▸ Assignment: In the data below, find the line containing "(113, 354) = (418, 66): purple jar -> none"; reproduce that line and all subsequent lines exactly, and nothing else.

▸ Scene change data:
■ ■ ■
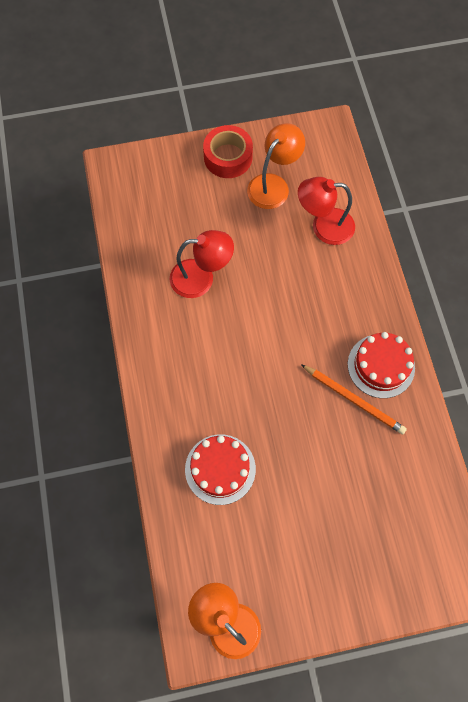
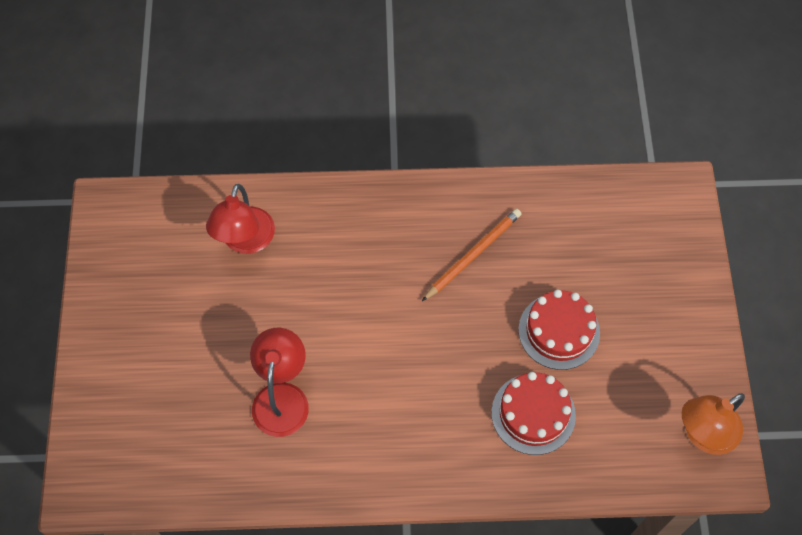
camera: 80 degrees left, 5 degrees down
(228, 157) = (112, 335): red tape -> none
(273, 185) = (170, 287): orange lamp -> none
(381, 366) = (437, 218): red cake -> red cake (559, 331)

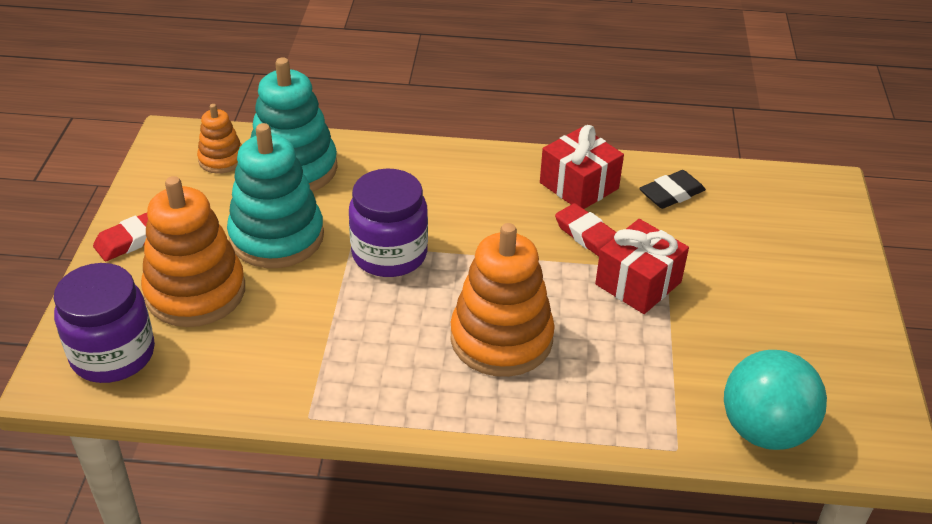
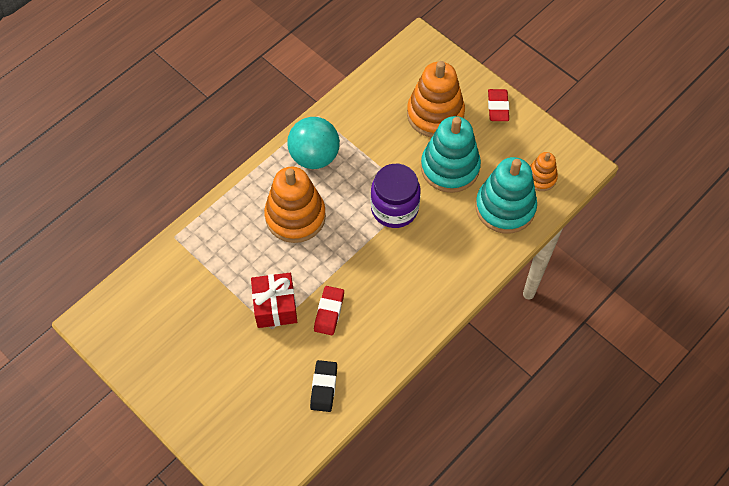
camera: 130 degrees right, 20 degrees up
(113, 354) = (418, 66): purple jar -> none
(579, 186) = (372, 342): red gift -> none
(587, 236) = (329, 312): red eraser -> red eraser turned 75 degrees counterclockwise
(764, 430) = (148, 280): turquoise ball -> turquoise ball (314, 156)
■ ■ ■
▸ Final answer:
(113, 354) = (418, 66): purple jar -> none
(579, 186) = (372, 342): red gift -> none
(587, 236) = (329, 312): red eraser -> red eraser turned 75 degrees counterclockwise
(764, 430) = (148, 280): turquoise ball -> turquoise ball (314, 156)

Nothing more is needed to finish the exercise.